_HOW TO COMPLETE THIS TASK:_
Every line below should come back exactly as written, though the pictures stay out.
::: RECORDS PROVIDED
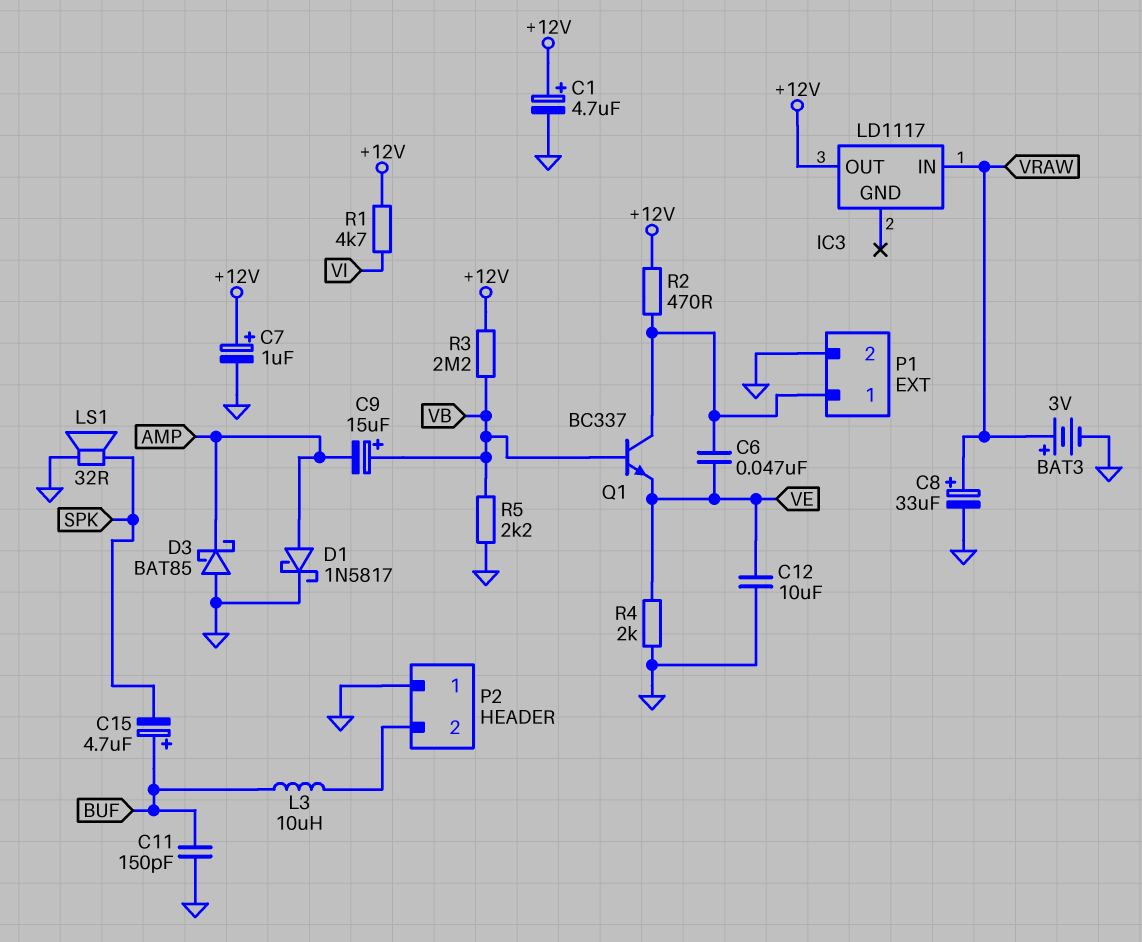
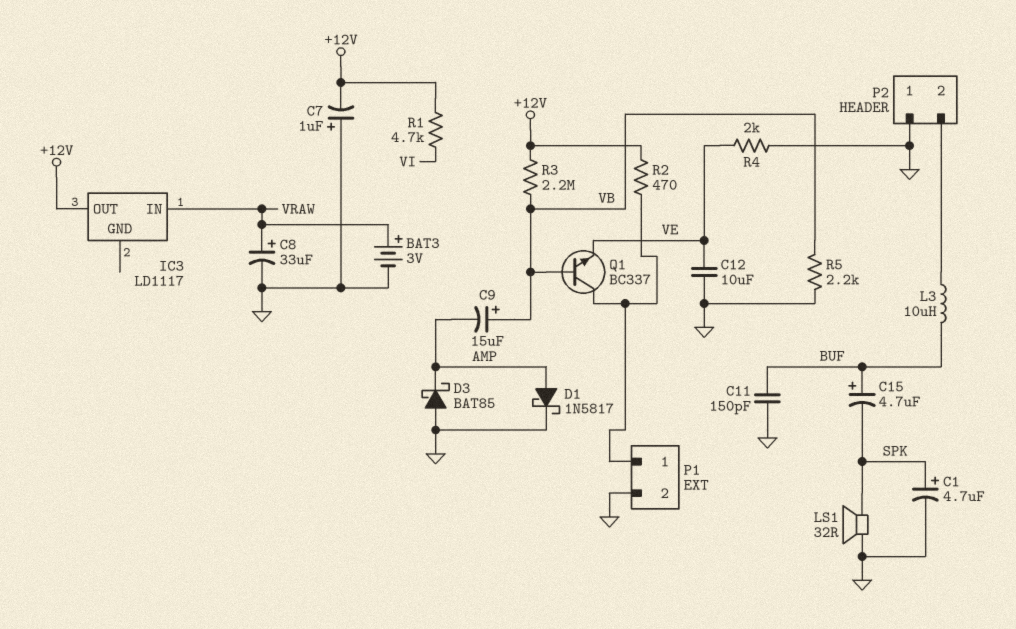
C1: 4.7uF (plus +12V, minus GND) -> 4.7uF (plus SPK, minus GND)
C6: 47nF (P1/1, VE) -> none
C7: 1uF (plus +12V, minus GND) -> 1uF (plus GND, minus +12V)

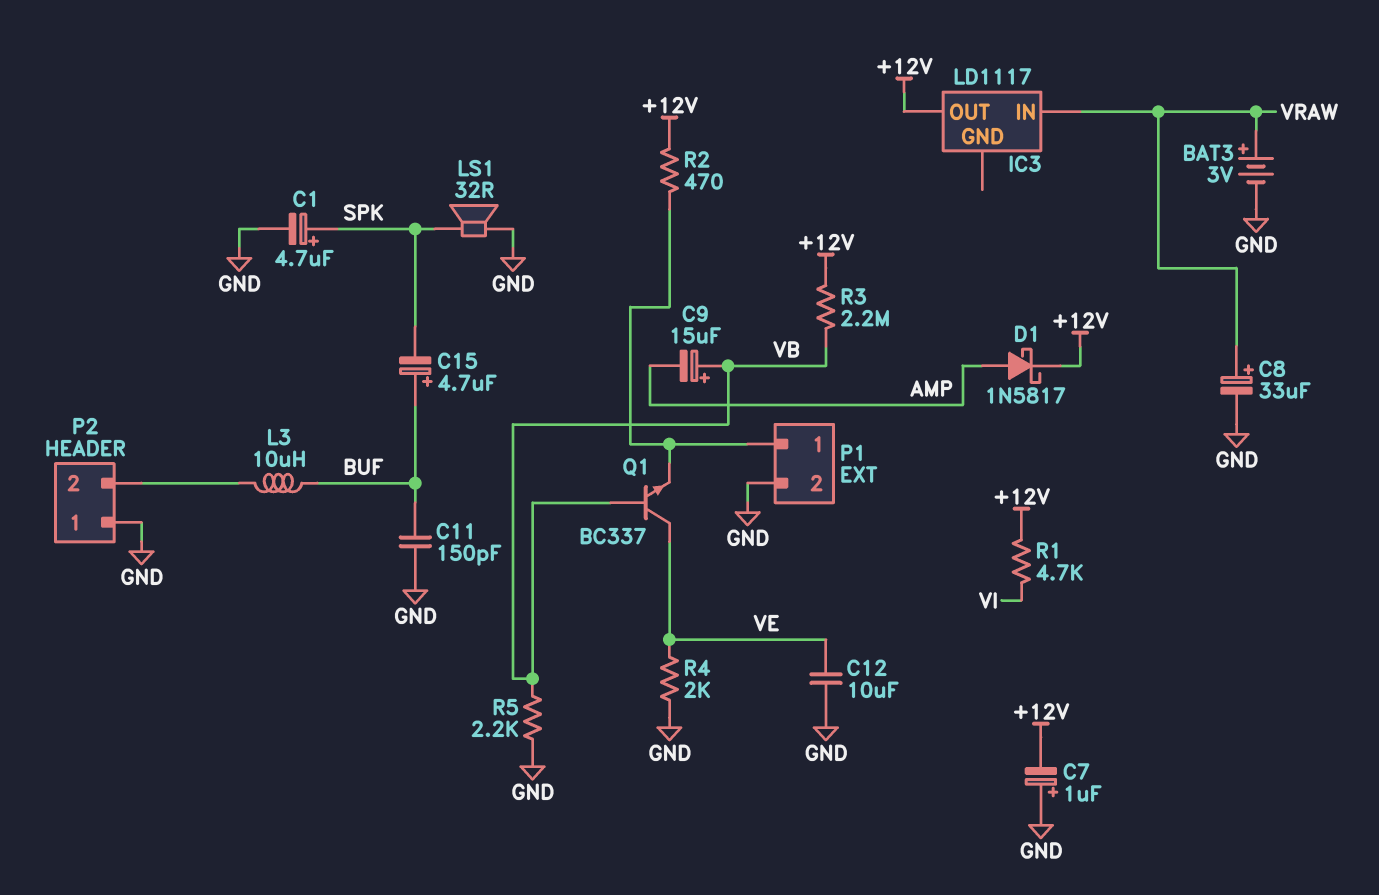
D1: schottky 1N5817 (A AMP, K GND) -> schottky 1N5817 (A AMP, K +12V)
D3: schottky BAT85 (A GND, K AMP) -> none
Q1: NPN BC337 (B VB, C P1/1, E VE) -> NPN BC337 (B VB, C VE, E P1/1)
::::::
_EXERCISE RESULT:_
C1: 4.7uF (plus +12V, minus GND) -> 4.7uF (plus SPK, minus GND)
C6: 47nF (P1/1, VE) -> none
C7: 1uF (plus +12V, minus GND) -> 1uF (plus GND, minus +12V)

D1: schottky 1N5817 (A AMP, K GND) -> schottky 1N5817 (A AMP, K +12V)
D3: schottky BAT85 (A GND, K AMP) -> none
Q1: NPN BC337 (B VB, C P1/1, E VE) -> NPN BC337 (B VB, C VE, E P1/1)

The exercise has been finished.